----- DATA IN THIS EXERCISE -----

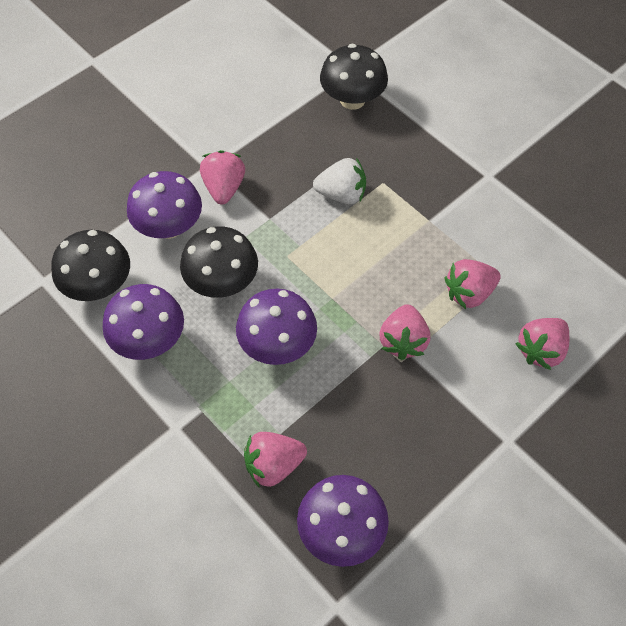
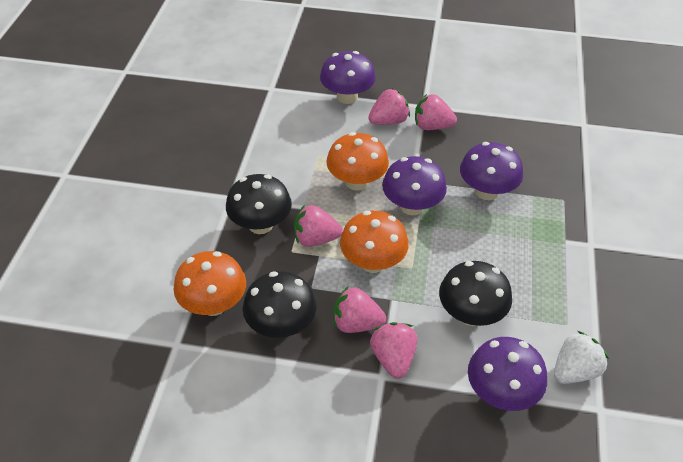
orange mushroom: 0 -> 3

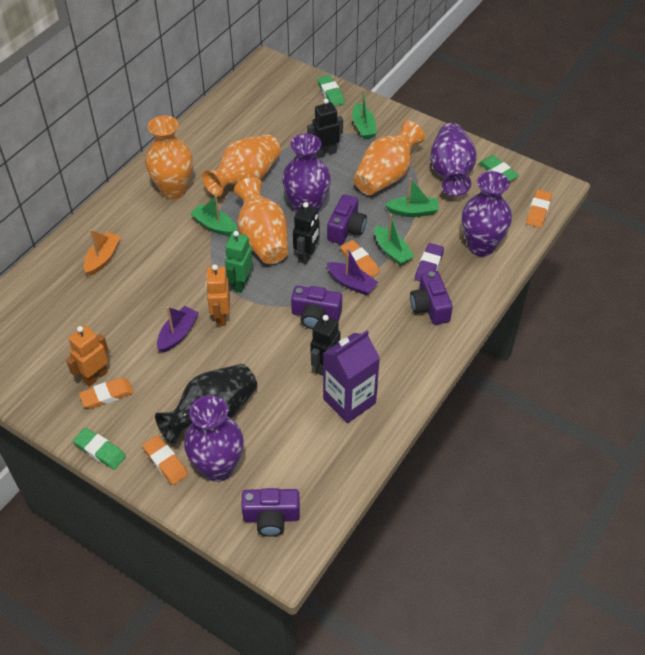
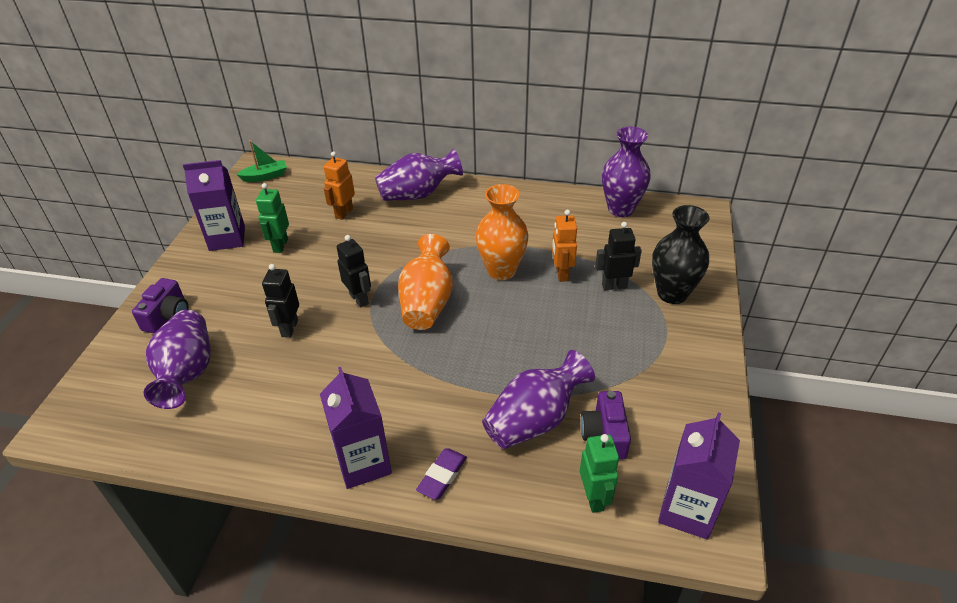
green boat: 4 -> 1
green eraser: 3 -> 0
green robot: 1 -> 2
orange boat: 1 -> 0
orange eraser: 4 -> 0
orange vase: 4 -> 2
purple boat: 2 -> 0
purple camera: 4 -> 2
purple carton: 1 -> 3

-----

= WHAT IS BEING ASKED =
Go through the records above and copy every line with the word "boat".

= RESULT OF THE TASK =
green boat: 4 -> 1
orange boat: 1 -> 0
purple boat: 2 -> 0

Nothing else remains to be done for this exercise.